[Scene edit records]
+-------+

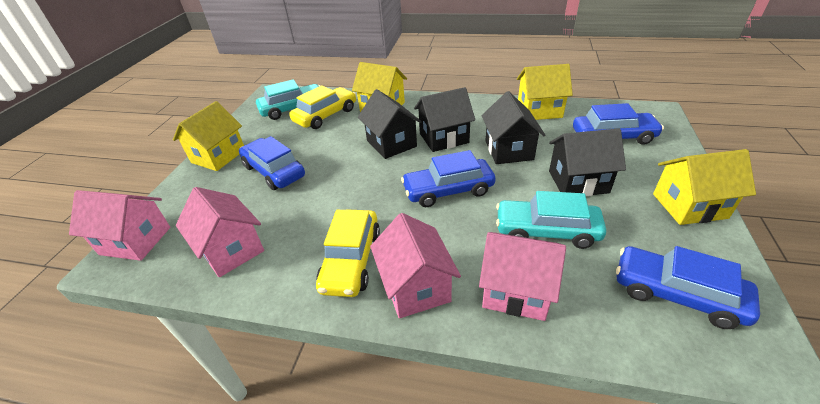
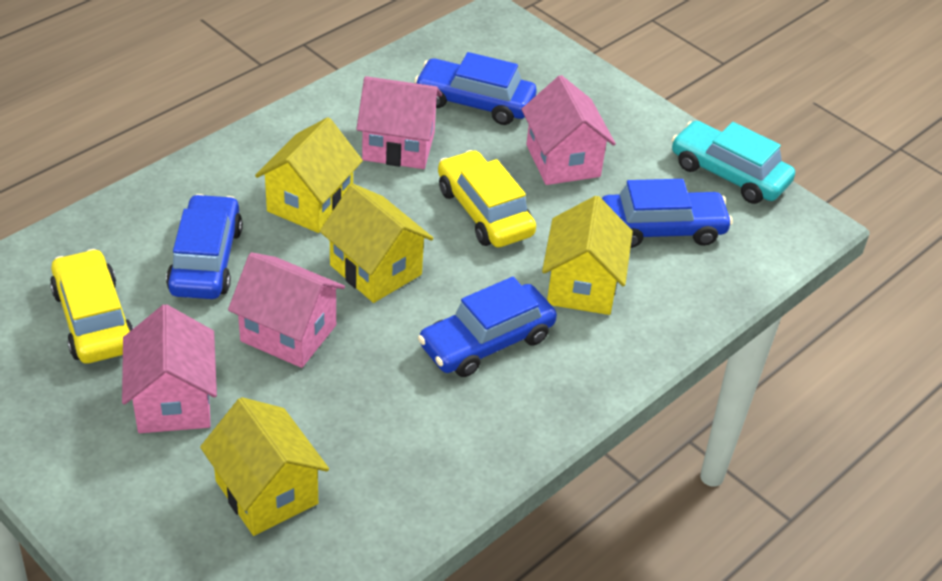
black house: 4 -> 0
turquoise car: 2 -> 1

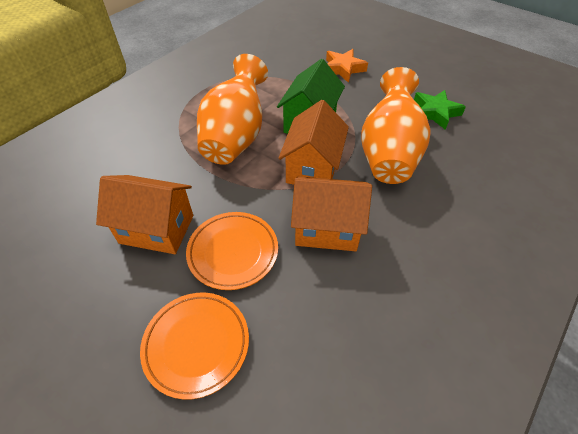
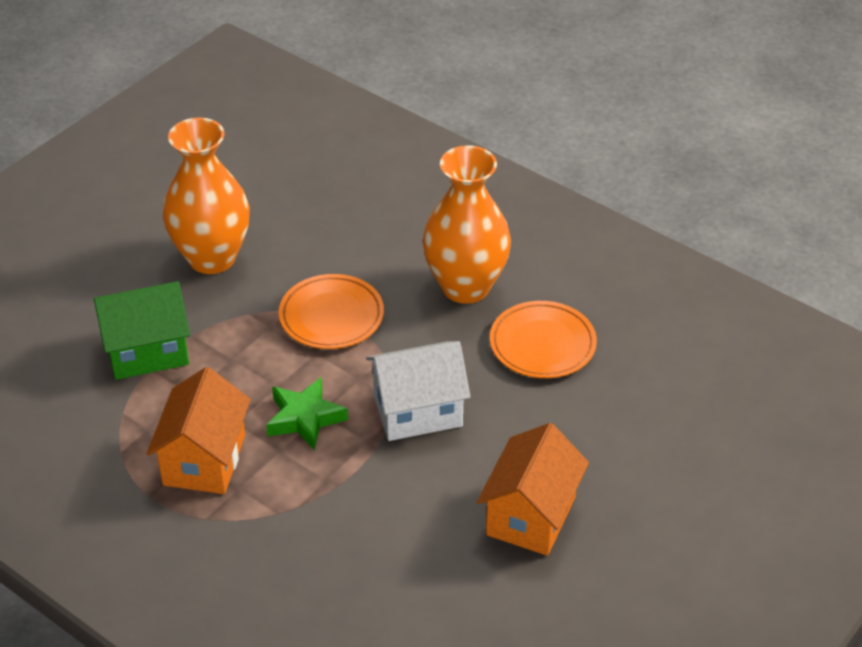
orange house: 3 -> 2
orange star: 1 -> 0
white house: 0 -> 1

+-------+

TASK REQUIREMENTS: None of the pictures should appear; repeat the records exactly otherwise.

SOLUTION FOR THIS TASK:
black house: 4 -> 0
turquoise car: 2 -> 1

orange house: 3 -> 2
orange star: 1 -> 0
white house: 0 -> 1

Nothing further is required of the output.